■ What you have to do
Exact copy, no pictures: repeat the data that follows.

■ Dataset content
• • • • •
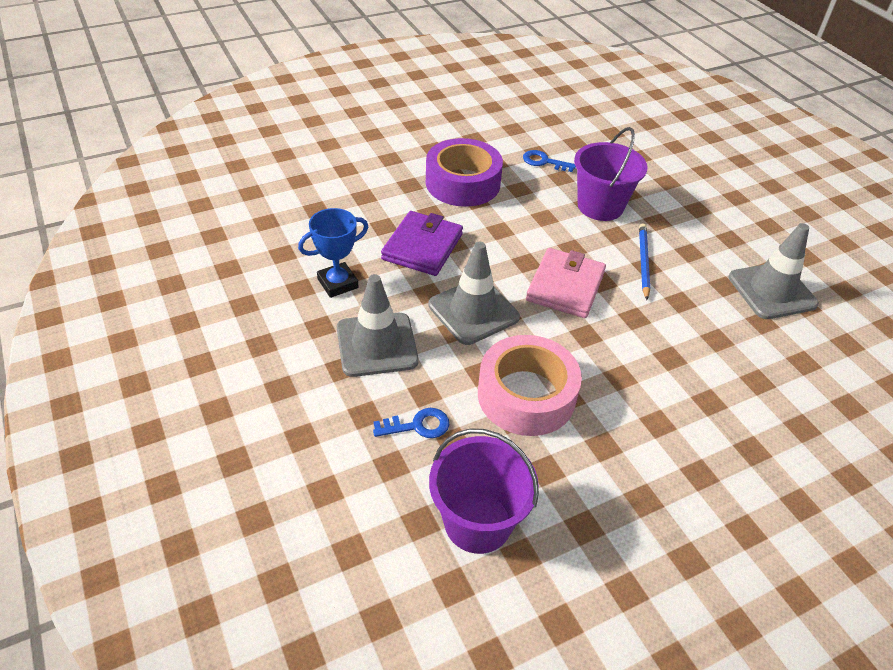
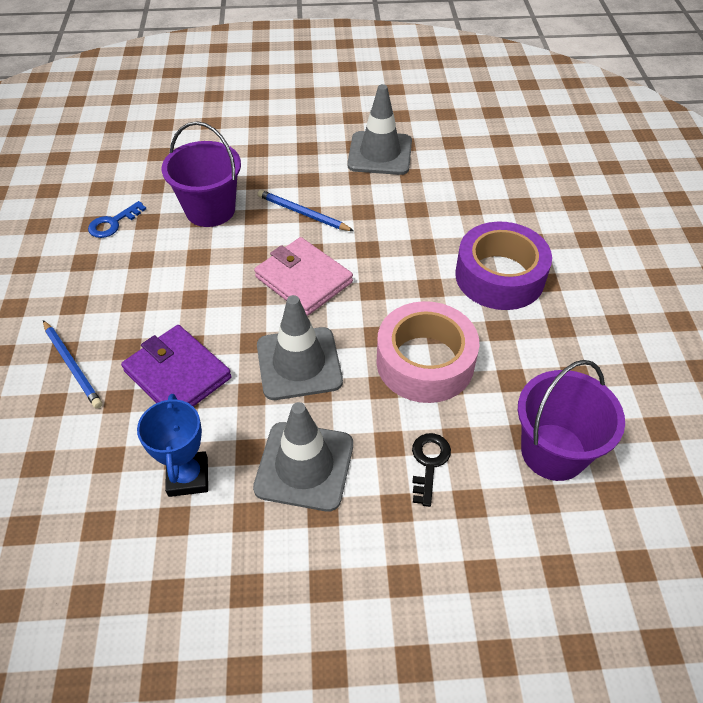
camera: 65 degrees left, 5 degrees up
(400, 193) = (72, 365): none -> blue pencil
(418, 425) = (429, 463): blue key -> black key
(462, 183) = (97, 302): purple tape -> purple tape (499, 276)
• • • • •
■ Answer to this problem
camera: 65 degrees left, 5 degrees up
(400, 193) = (72, 365): none -> blue pencil
(418, 425) = (429, 463): blue key -> black key
(462, 183) = (97, 302): purple tape -> purple tape (499, 276)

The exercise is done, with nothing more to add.